**EXERCISE GOAL:**
Every line from the first one in the data below through the line holding "Weathers: [590,442,622,468] ->" is to be written out exactly, with the pictures omitted.

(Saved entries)
◆ ◆ ◆ ◆
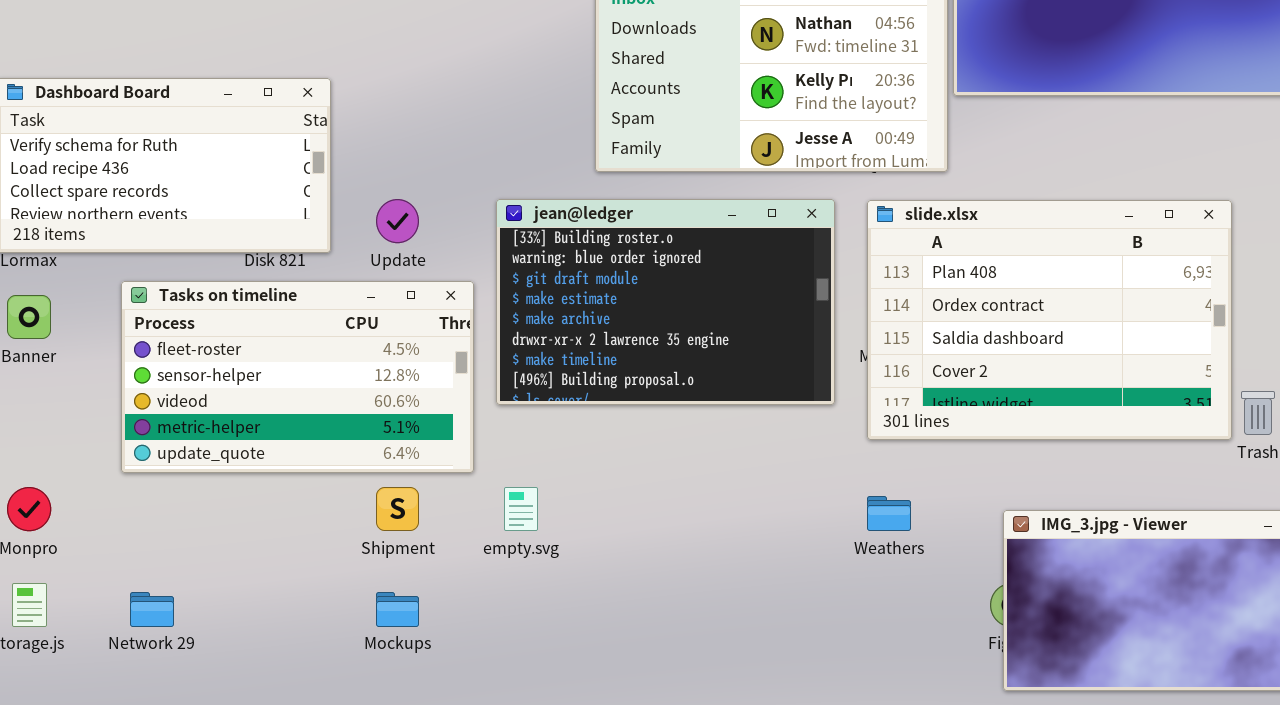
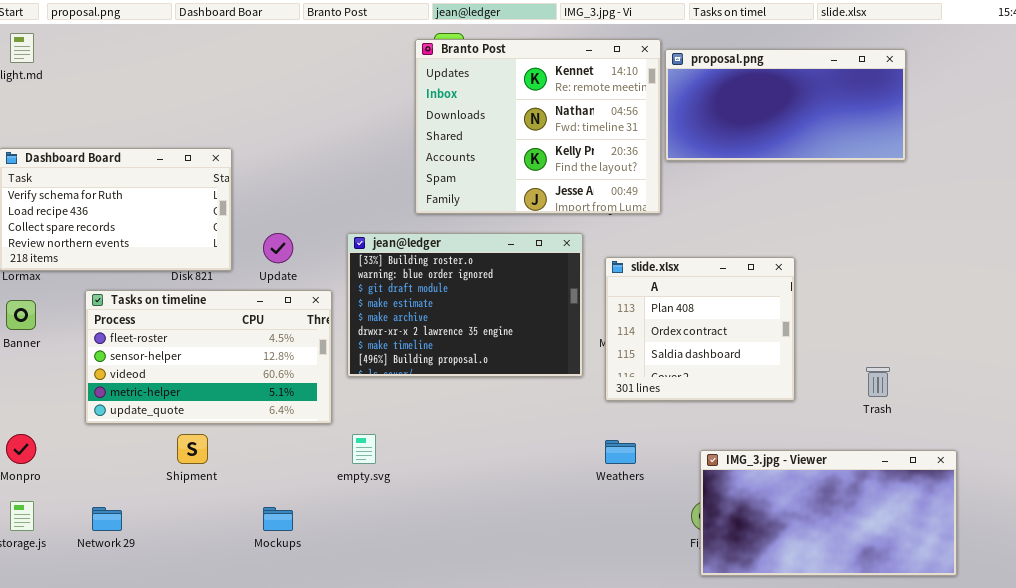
slide.xlsx: [867,200,1232,440] -> [605,257,795,401], resized
Shipment: [376,487,419,531] -> [177,434,208,464], moved

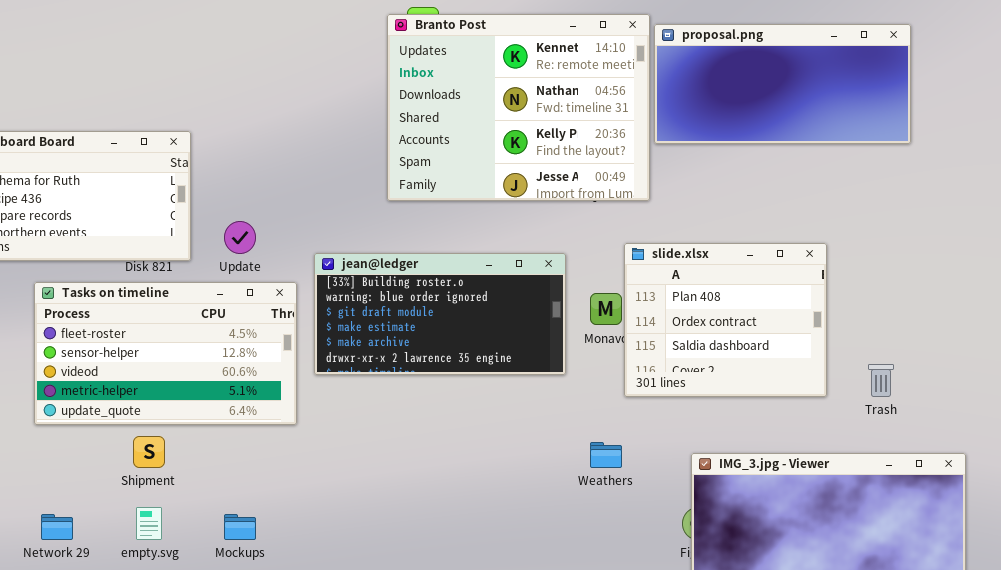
jean@ledger: [347,233,583,377] -> [314,253,566,375], resized
slide.xlsx: [605,257,795,401] -> [624,243,827,397], moved
empty.svg: [352,434,376,464] -> [136,507,162,540], moved

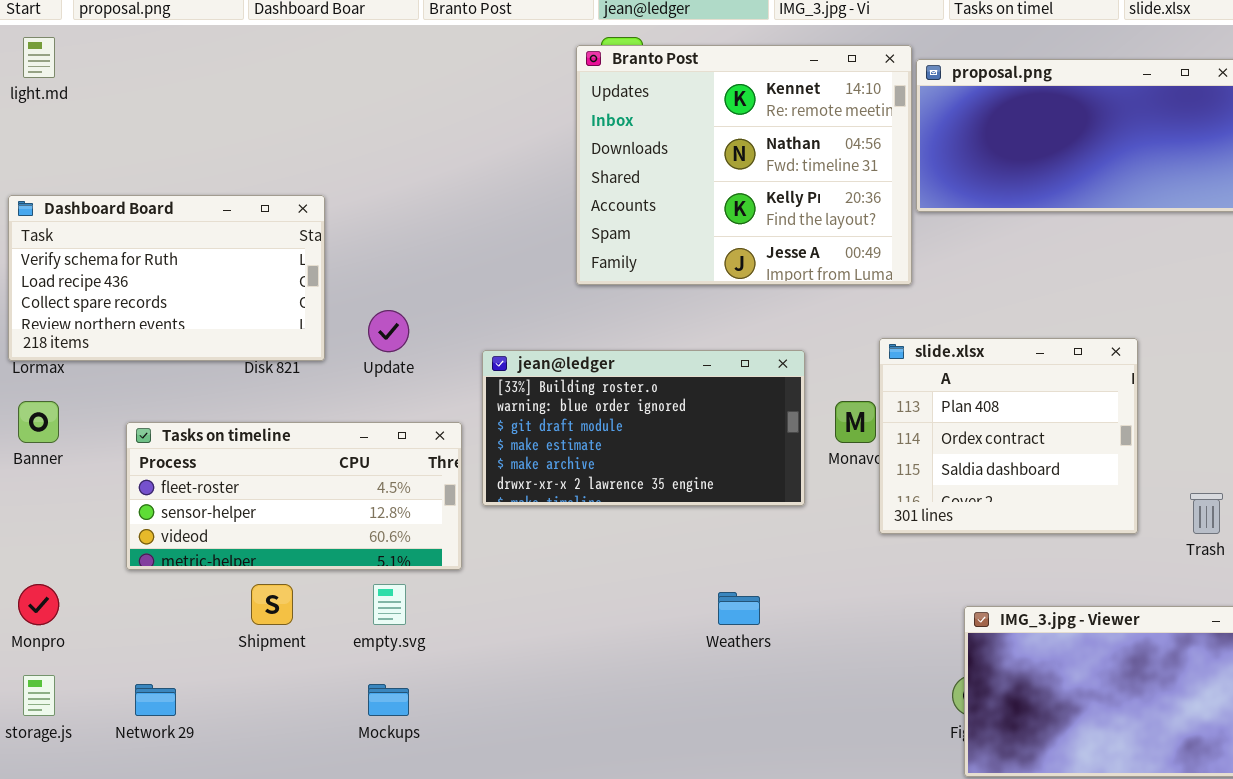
Tasks on timeline: [34,282,297,425] -> [126,422,462,570], resized
Weathers: [590,442,622,468] -> [718,592,760,625], moved
empty.svg: [136,507,162,540] -> [373,584,406,625], moved

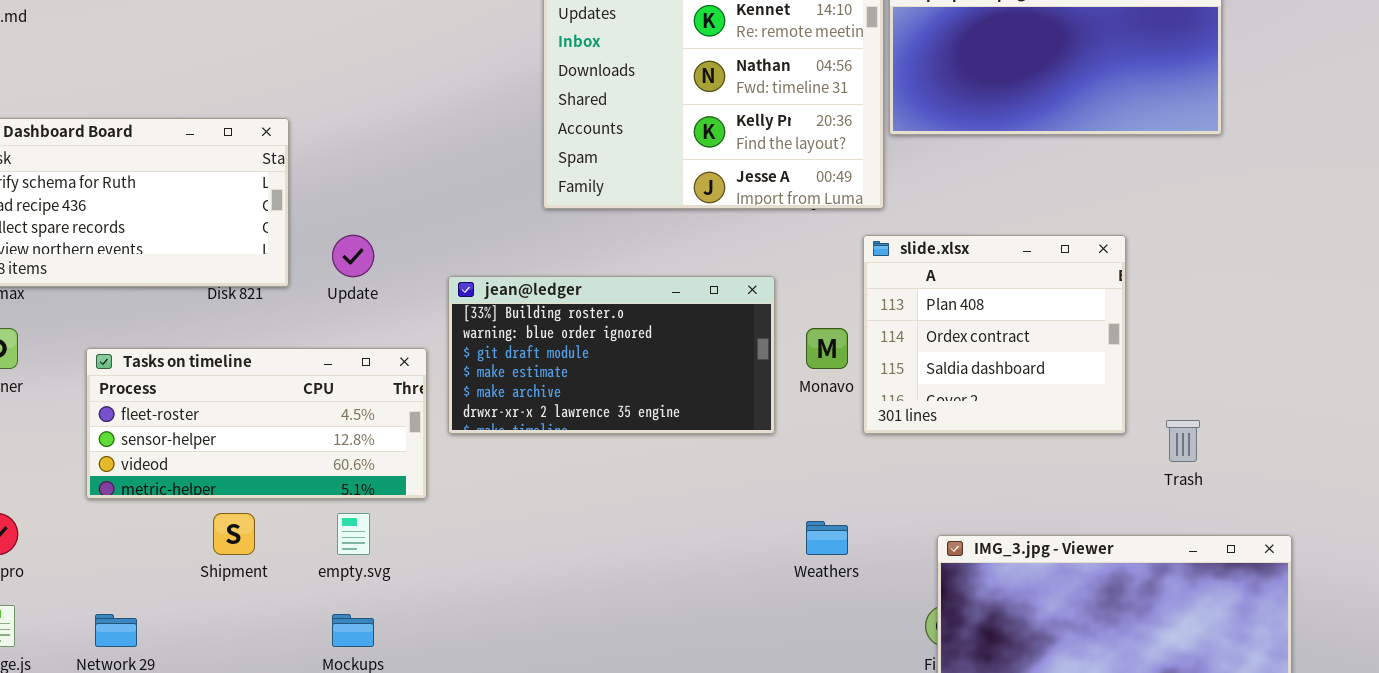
slide.xlsx: [879,338,1138,534] -> [863,235,1126,434], moved
Weathers: [718,592,760,625] -> [806,521,848,555], moved

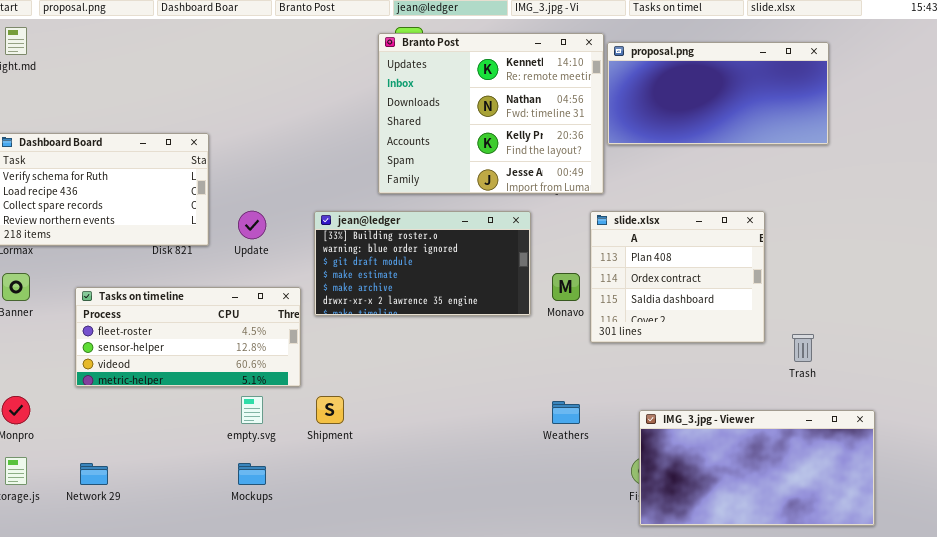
jean@ledger: [448,276,775,434] -> [314,211,531,316], moved
Shipment: [213,513,255,555] -> [316,396,344,424], moved

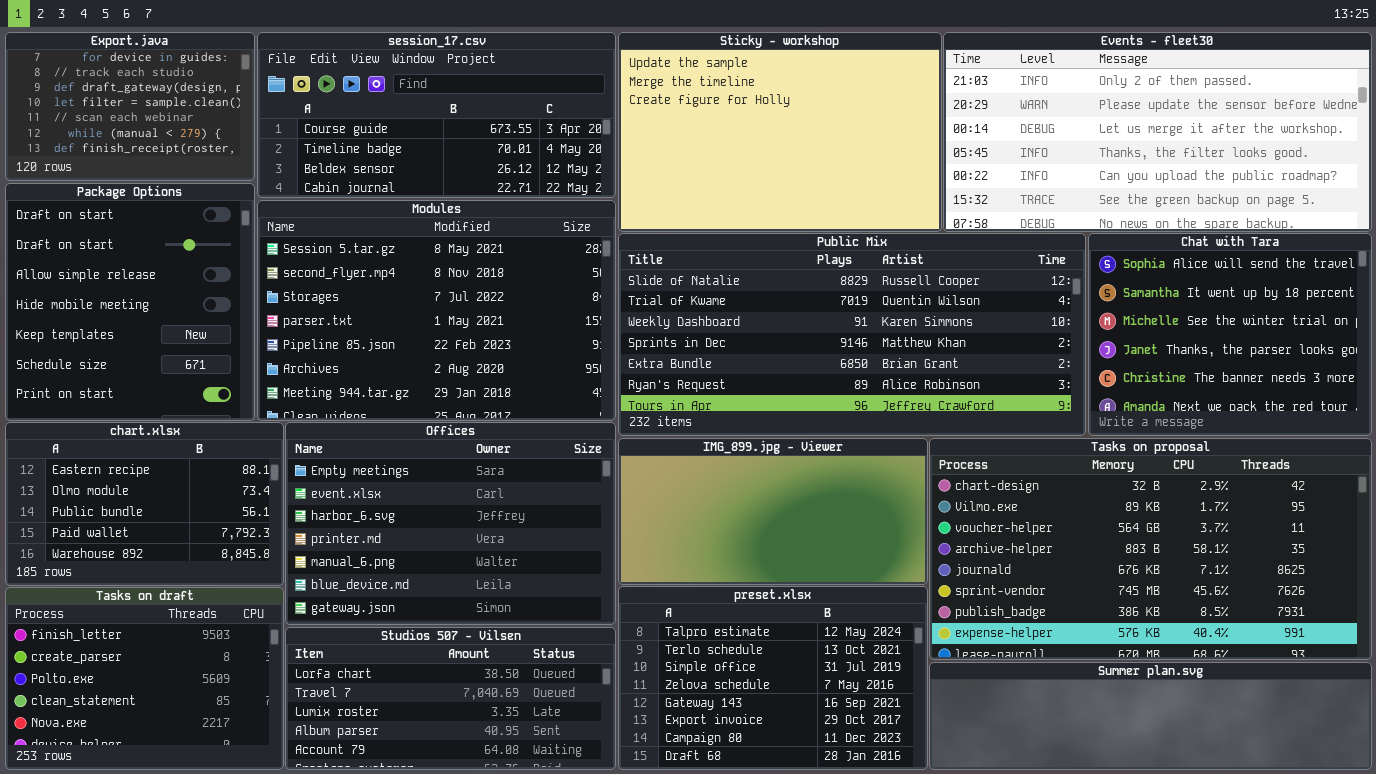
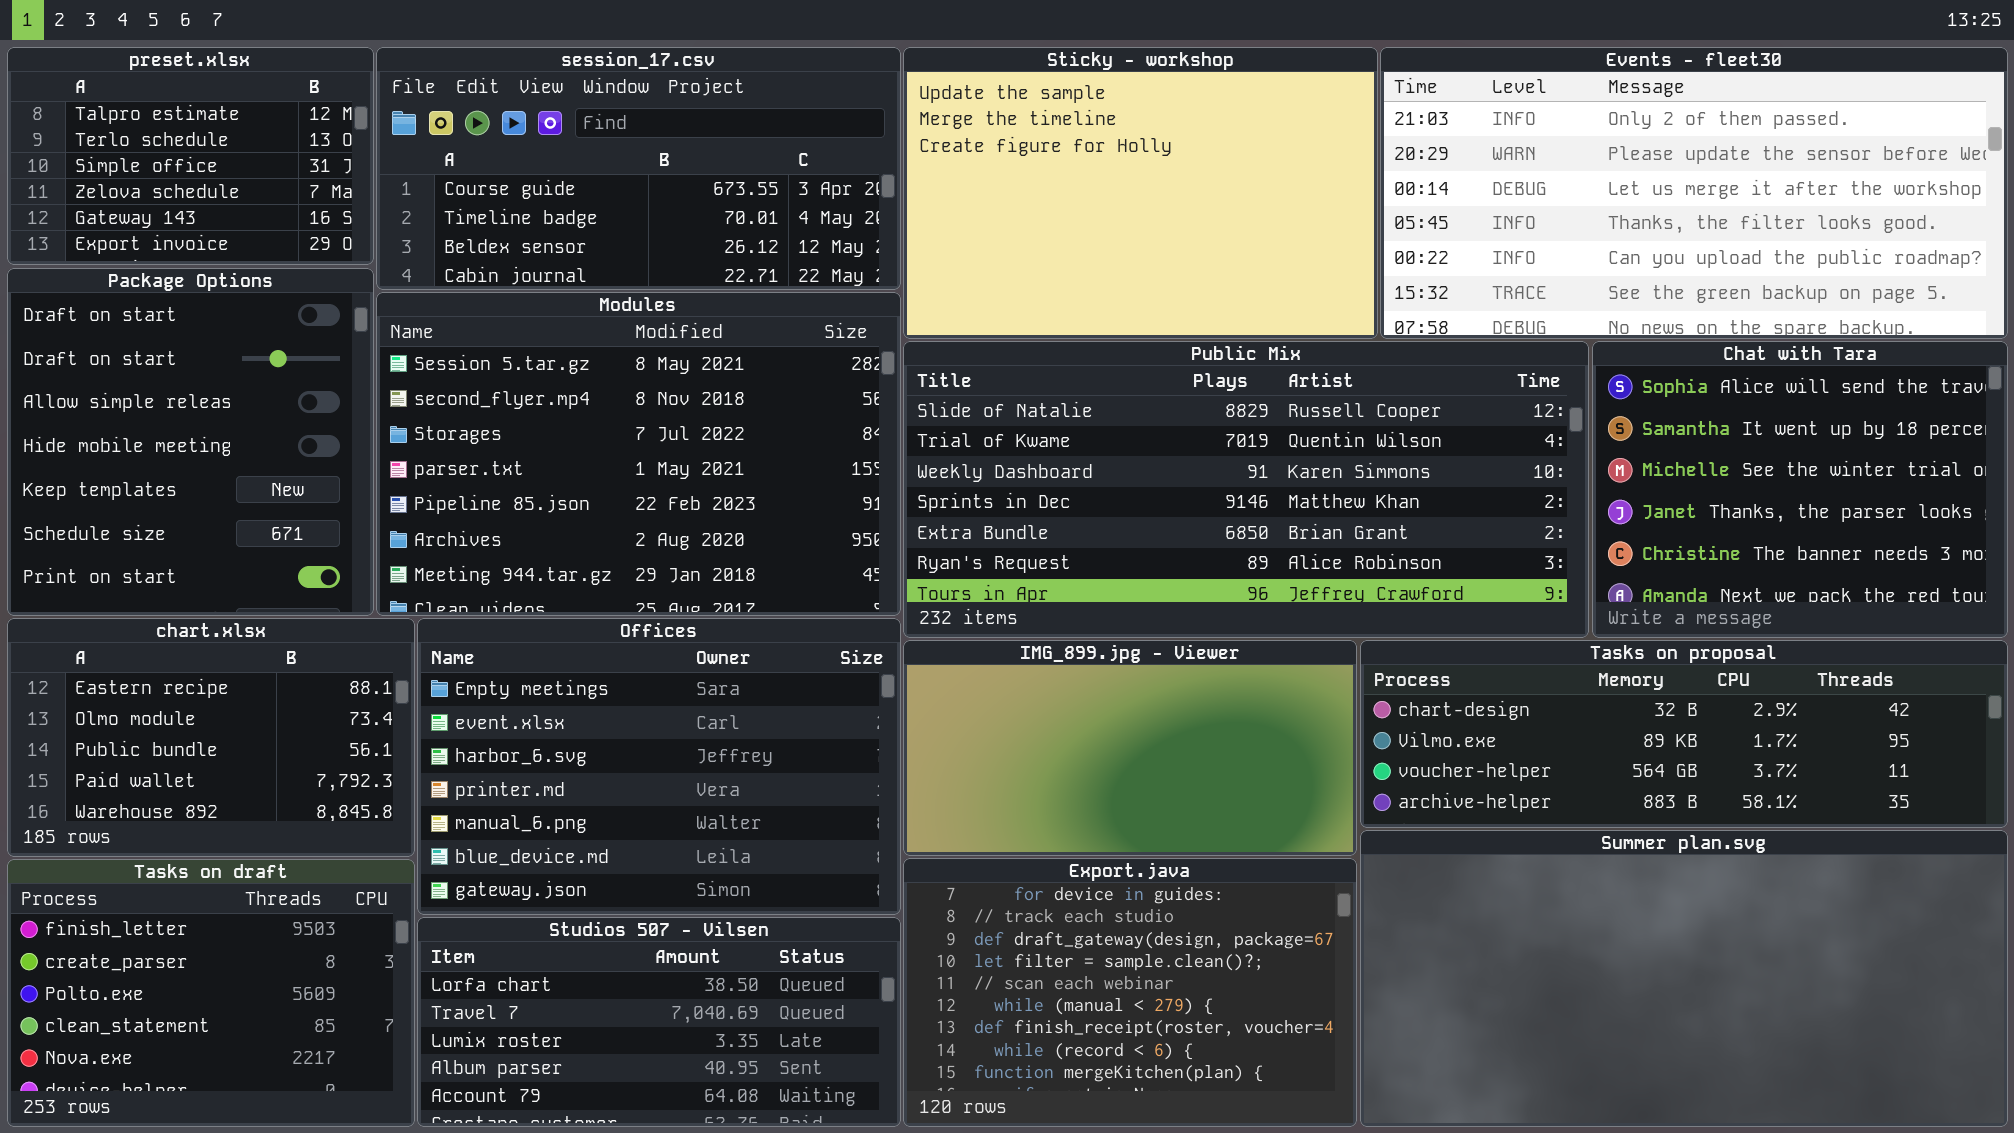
Export.java: [5,32,255,181] -> [903,858,1357,1127], moved, resized
Tasks on proposal: [929,438,1372,660] -> [1360,640,2008,828], resized
preset.xlsx: [618,586,928,770] -> [7,47,374,265], moved, resized
Summer plan.svg: [929,662,1372,770] -> [1360,830,2008,1127], resized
◆ ◆ ◆ ◆
**EXERCISE OUTPUT:**
slide.xlsx: [867,200,1232,440] -> [605,257,795,401], resized
Shipment: [376,487,419,531] -> [177,434,208,464], moved

jean@ledger: [347,233,583,377] -> [314,253,566,375], resized
slide.xlsx: [605,257,795,401] -> [624,243,827,397], moved
empty.svg: [352,434,376,464] -> [136,507,162,540], moved

Tasks on timeline: [34,282,297,425] -> [126,422,462,570], resized
Weathers: [590,442,622,468] -> [718,592,760,625], moved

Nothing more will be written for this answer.